**YOUR ASSIGNMENT:** Among the entries below, copy every line that carries the word "cone".

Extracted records
= Beginning of Section =
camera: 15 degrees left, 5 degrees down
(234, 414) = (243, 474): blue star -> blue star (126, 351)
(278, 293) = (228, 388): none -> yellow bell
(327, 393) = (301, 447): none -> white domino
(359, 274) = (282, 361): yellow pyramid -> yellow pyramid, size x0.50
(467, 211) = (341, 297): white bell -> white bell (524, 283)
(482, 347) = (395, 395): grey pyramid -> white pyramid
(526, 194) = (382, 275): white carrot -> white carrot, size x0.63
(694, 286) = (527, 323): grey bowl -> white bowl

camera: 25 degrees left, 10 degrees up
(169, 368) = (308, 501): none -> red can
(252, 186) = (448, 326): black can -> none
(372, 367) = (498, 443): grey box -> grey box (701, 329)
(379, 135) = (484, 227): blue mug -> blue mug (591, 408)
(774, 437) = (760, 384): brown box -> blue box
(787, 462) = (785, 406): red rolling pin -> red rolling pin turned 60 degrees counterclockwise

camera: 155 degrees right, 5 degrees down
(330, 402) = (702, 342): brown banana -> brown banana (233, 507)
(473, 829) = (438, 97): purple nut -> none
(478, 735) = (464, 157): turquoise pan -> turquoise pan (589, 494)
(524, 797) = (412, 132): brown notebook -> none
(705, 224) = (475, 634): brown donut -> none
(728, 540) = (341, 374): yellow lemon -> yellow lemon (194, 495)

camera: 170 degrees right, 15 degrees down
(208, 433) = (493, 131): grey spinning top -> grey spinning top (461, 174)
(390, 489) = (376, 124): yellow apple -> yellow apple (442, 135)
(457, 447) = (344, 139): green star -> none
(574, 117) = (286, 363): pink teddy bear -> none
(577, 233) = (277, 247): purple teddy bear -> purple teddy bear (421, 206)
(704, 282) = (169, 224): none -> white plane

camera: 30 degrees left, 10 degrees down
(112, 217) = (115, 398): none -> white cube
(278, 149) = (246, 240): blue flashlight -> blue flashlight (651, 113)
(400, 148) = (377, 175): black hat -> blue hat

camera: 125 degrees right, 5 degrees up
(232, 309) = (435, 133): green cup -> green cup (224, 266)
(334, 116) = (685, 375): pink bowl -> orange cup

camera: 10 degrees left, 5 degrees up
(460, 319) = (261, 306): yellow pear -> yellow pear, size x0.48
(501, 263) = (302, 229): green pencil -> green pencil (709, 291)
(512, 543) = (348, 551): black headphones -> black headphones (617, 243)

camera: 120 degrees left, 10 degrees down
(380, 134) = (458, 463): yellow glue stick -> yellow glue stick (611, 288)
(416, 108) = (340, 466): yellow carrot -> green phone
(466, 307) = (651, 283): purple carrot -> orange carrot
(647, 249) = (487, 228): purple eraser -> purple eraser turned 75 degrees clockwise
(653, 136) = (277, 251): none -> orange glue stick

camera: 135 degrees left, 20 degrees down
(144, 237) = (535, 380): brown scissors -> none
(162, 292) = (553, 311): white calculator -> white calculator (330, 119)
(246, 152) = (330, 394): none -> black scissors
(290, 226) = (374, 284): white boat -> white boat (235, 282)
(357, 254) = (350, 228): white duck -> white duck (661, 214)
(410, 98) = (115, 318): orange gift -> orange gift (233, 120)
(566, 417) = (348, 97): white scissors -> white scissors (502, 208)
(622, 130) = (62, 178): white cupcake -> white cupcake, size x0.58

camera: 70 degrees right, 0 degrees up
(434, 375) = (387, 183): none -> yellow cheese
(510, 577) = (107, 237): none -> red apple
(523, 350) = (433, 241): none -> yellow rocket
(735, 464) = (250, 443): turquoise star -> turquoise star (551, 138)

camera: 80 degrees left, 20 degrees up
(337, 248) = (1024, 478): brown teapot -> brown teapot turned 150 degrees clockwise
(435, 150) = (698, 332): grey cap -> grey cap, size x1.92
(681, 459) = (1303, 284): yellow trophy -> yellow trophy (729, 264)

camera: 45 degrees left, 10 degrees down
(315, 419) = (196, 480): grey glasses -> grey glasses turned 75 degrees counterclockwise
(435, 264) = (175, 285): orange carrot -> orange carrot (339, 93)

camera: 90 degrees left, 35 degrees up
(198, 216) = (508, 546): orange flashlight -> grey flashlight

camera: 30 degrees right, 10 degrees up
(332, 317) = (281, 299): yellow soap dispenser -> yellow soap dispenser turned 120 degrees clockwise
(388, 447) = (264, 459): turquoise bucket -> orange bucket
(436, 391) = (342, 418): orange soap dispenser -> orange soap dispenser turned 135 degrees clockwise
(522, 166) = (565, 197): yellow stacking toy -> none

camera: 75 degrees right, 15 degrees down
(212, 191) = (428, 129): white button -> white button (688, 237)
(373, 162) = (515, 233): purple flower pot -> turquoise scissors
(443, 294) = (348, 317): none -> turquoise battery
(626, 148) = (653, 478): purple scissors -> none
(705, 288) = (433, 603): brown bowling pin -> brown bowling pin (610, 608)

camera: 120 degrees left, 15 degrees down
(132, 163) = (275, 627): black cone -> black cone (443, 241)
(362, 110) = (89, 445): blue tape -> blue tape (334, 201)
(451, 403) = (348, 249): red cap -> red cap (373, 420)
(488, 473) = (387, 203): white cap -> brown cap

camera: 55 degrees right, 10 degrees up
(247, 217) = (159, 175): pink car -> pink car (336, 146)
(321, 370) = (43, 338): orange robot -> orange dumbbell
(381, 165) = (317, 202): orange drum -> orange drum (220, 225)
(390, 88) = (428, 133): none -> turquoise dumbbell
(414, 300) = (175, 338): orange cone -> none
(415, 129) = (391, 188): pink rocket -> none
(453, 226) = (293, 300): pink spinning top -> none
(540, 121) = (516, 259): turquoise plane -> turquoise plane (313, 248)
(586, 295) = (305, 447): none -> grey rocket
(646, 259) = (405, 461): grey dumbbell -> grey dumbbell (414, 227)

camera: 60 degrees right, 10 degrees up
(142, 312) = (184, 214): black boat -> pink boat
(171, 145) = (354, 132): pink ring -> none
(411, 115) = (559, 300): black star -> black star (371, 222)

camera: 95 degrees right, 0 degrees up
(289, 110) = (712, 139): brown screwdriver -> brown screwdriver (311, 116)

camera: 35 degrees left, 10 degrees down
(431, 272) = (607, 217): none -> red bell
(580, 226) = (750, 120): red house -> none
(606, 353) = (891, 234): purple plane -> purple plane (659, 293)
= End of Section =
**ANSWER TO THE EXERCISE:**
(132, 163) = (275, 627): black cone -> black cone (443, 241)
(414, 300) = (175, 338): orange cone -> none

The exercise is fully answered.